§ **TASK TO CARRY OUT**: Please give again, word for word, the line that contains "window: (96, 500) -> (518, 1671), moved" and every line after it to the end of the data, with no other lines.

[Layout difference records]
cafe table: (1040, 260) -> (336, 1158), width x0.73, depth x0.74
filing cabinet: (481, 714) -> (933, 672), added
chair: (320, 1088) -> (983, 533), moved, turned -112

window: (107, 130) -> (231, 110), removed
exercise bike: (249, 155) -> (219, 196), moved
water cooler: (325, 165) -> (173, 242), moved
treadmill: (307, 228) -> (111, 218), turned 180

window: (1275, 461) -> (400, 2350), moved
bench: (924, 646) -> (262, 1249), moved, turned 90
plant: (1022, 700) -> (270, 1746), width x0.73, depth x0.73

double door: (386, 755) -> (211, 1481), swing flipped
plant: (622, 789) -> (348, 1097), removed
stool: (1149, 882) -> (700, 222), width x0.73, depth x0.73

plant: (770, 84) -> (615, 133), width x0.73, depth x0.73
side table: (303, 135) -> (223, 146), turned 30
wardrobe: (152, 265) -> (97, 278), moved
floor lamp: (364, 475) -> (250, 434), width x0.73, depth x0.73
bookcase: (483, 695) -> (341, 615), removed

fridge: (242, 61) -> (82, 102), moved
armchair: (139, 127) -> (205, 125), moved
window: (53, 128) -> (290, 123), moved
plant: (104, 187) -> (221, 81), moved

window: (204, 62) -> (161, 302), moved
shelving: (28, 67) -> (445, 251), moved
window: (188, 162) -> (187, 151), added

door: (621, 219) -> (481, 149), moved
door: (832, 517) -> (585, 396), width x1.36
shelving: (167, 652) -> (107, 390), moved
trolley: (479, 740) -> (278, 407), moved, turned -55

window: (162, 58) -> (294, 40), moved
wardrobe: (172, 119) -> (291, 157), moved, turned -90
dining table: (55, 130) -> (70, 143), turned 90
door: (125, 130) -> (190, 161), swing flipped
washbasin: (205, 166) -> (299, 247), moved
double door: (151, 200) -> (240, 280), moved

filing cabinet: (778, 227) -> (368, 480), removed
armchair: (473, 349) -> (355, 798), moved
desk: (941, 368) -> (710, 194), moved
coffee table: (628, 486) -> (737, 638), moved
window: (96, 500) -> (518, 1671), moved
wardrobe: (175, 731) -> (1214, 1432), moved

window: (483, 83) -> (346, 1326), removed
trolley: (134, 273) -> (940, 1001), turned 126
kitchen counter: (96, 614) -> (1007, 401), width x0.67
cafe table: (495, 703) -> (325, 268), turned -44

§ **TASK RESULT**:
window: (96, 500) -> (518, 1671), moved
wardrobe: (175, 731) -> (1214, 1432), moved

window: (483, 83) -> (346, 1326), removed
trolley: (134, 273) -> (940, 1001), turned 126
kitchen counter: (96, 614) -> (1007, 401), width x0.67
cafe table: (495, 703) -> (325, 268), turned -44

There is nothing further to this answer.